- _Raw data_:
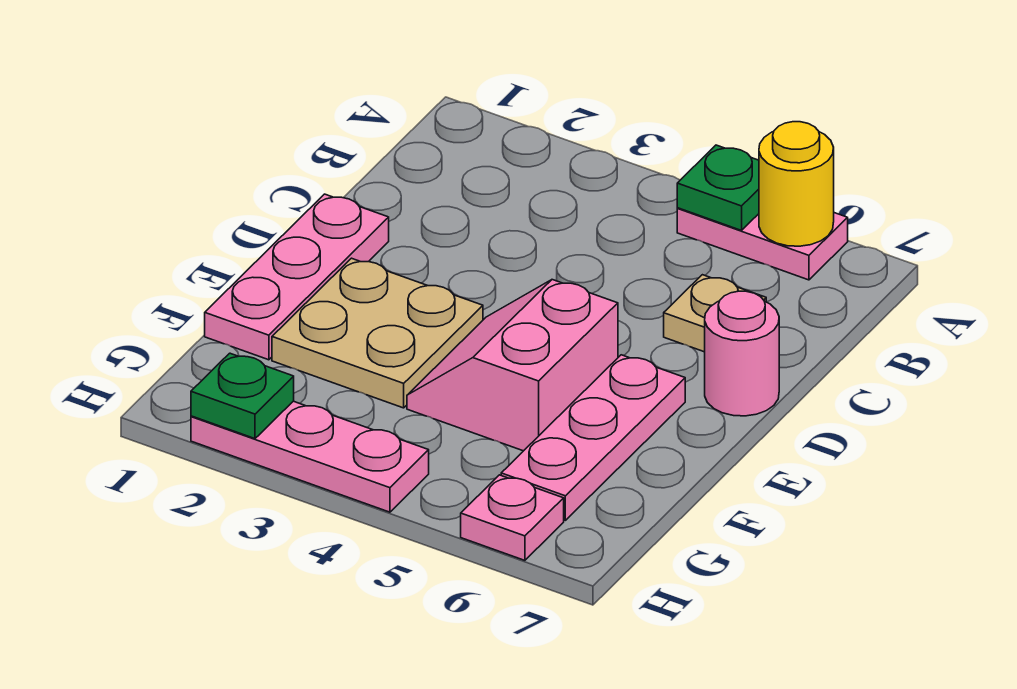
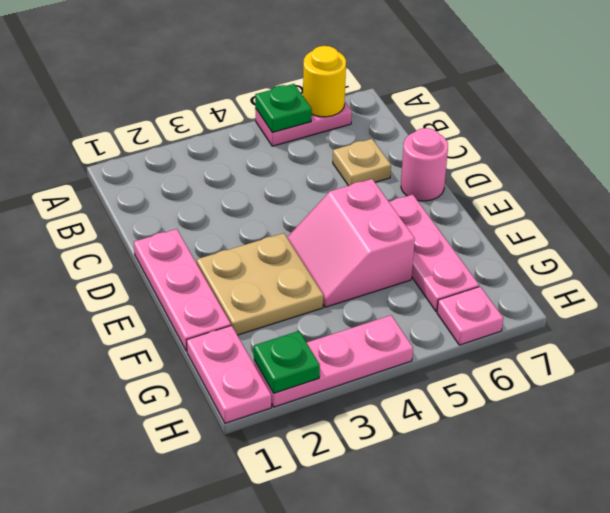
none -> pink 1x2 plate [187,326,271,423]

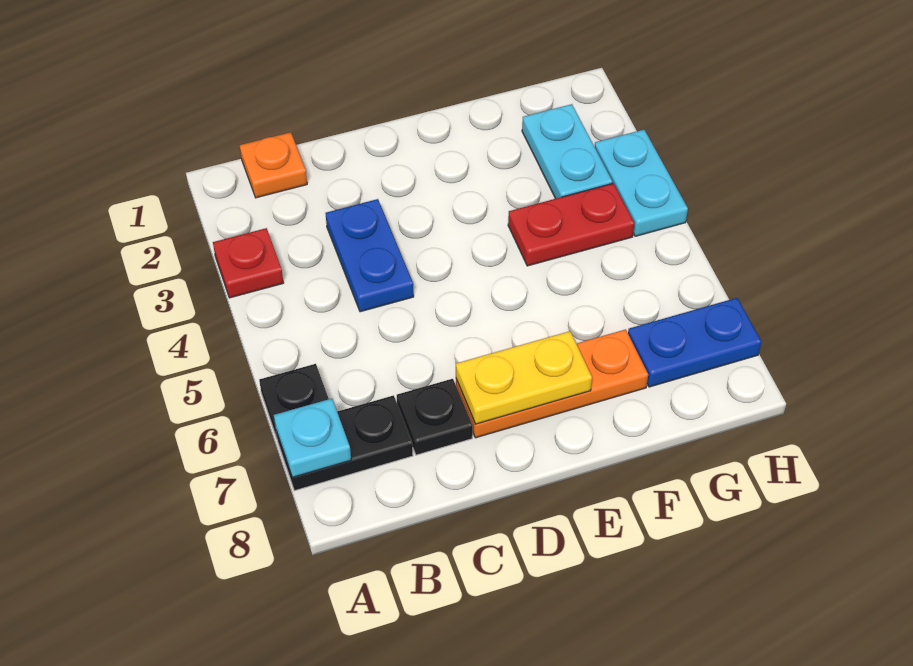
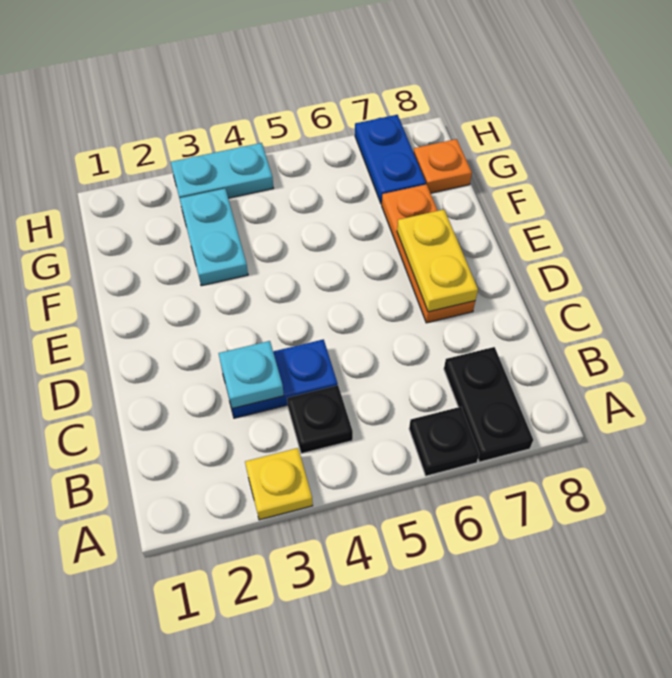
red 1x1 plate [213,228,283,298] -> yellow 1x1 plate [245,448,313,520]
cyan 1x1 plate [274,399,351,477] -> cyan 1x1 plate moved to [219,341,284,409]
orange 1x1 plate [240,132,307,198] -> orange 1x1 plate moved to [414,139,472,193]
black 1x1 plate [397,379,473,455] -> black 1x1 plate moved to [287,385,353,454]
red 1x2 plate [508,183,634,266] -> none
cyan 1x2 plate [522,104,613,199] -> cyan 1x2 plate turned to [180,189,248,286]

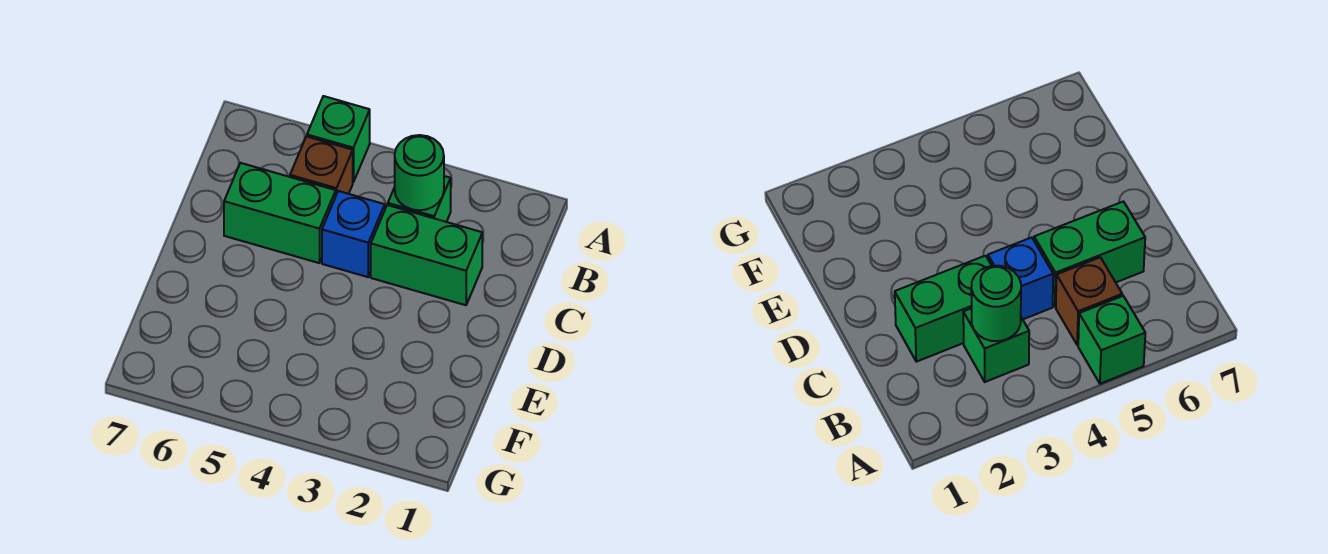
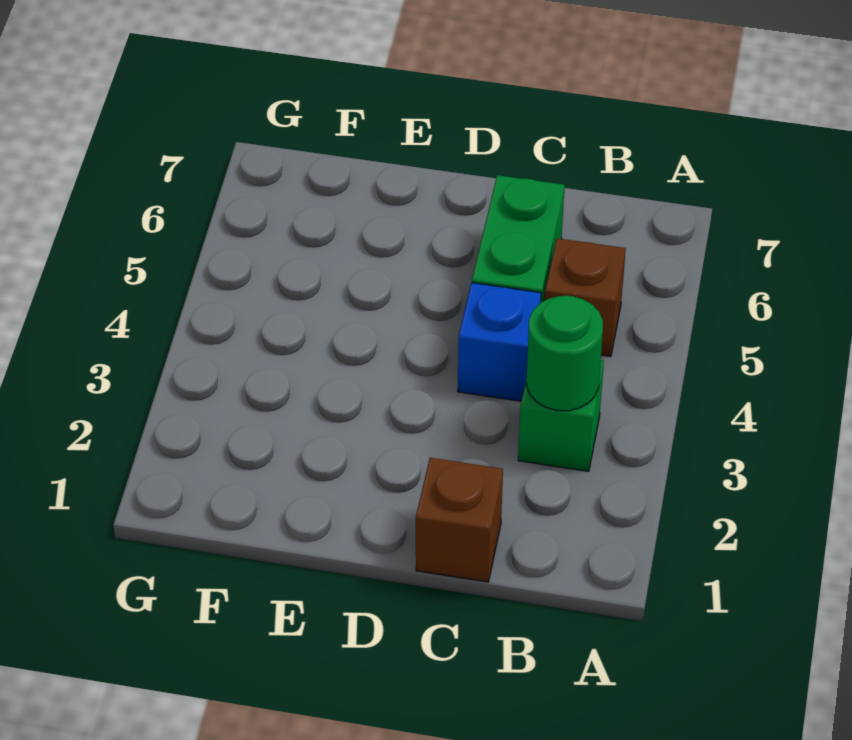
green 1x1 brick [307,96,370,182] -> none
none -> brown 1x1 brick [416,458,503,582]
green 1x2 brick [371,205,482,305] -> none

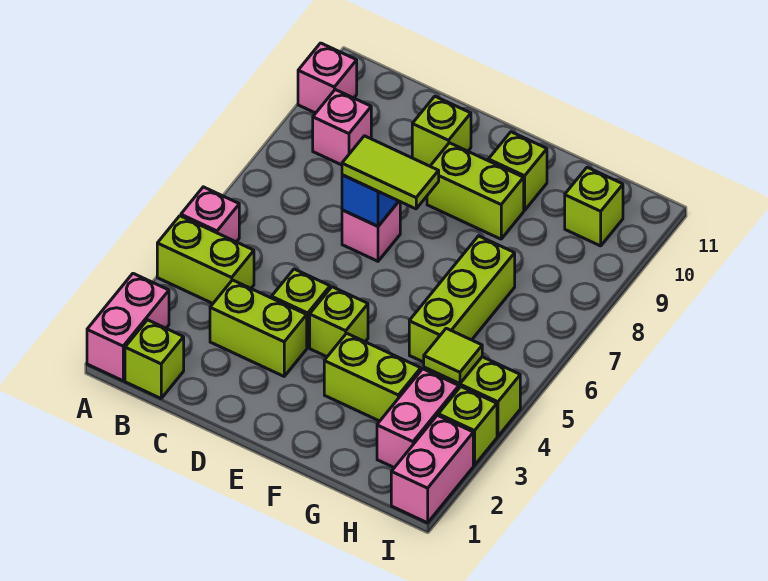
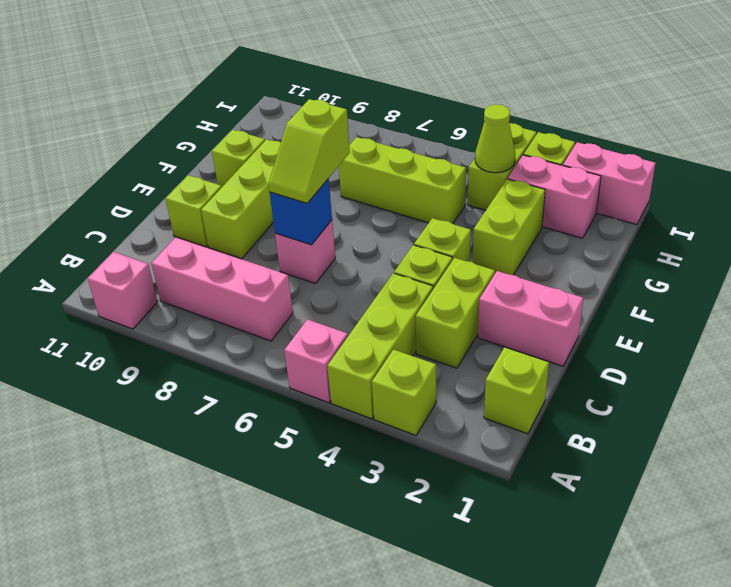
pink 1x2 brick [87,274,169,381] -> pink 1x2 brick moved to [478,271,583,366]
lime 1x2 brick [157,216,254,303] -> lime 1x3 brick [327,273,433,419]
pink 1x1 brick [313,90,371,165] -> pink 1x3 brick [151,237,293,341]
lime 1x2 tile [342,136,439,209] -> lime 1x2 slope [268,99,350,203]
lime 1x2 brick [427,143,524,239] -> lime 1x3 brick [201,140,281,259]
lime 1x1 tile [424,328,482,384] -> lime 1x1 cone [475,104,515,173]
lime 1x1 brick [565,167,623,246] -> lime 1x1 brick moved to [372,349,436,435]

- _What you are asked to do_: Consider the entries above and return each line with the string "tile".

- _Solution to this task_:
lime 1x2 tile [342,136,439,209] -> lime 1x2 slope [268,99,350,203]
lime 1x1 tile [424,328,482,384] -> lime 1x1 cone [475,104,515,173]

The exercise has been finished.